[Start of section]
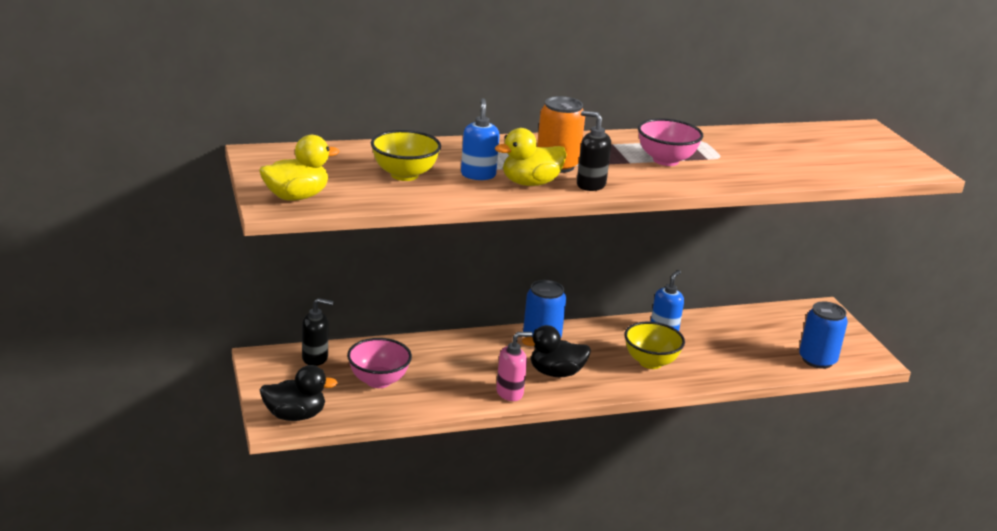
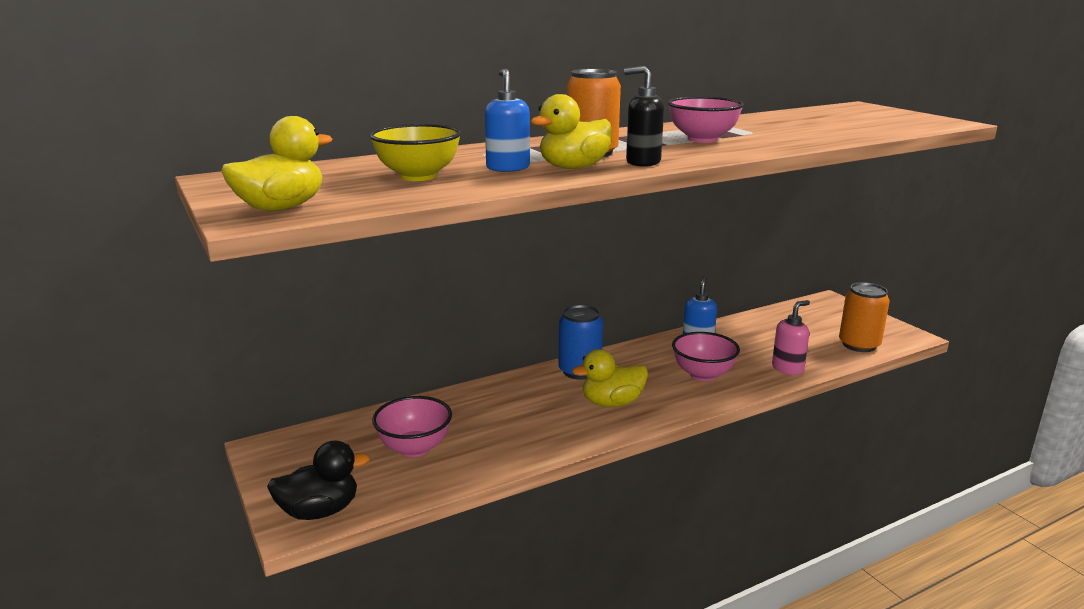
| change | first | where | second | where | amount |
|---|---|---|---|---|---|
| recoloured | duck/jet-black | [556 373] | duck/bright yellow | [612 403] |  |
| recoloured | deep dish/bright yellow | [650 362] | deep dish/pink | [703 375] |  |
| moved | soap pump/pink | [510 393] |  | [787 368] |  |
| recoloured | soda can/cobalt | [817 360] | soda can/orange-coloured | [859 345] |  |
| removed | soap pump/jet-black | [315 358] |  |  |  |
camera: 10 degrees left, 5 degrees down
[End of section]
▶ _What you need to do_
Please write out every record above exactly, but leave the pictures out.

▶ _Exercise output_
| change | first | where | second | where | amount |
|---|---|---|---|---|---|
| recoloured | duck/jet-black | [556 373] | duck/bright yellow | [612 403] |  |
| recoloured | deep dish/bright yellow | [650 362] | deep dish/pink | [703 375] |  |
| moved | soap pump/pink | [510 393] |  | [787 368] |  |
| recoloured | soda can/cobalt | [817 360] | soda can/orange-coloured | [859 345] |  |
| removed | soap pump/jet-black | [315 358] |  |  |  |
camera: 10 degrees left, 5 degrees down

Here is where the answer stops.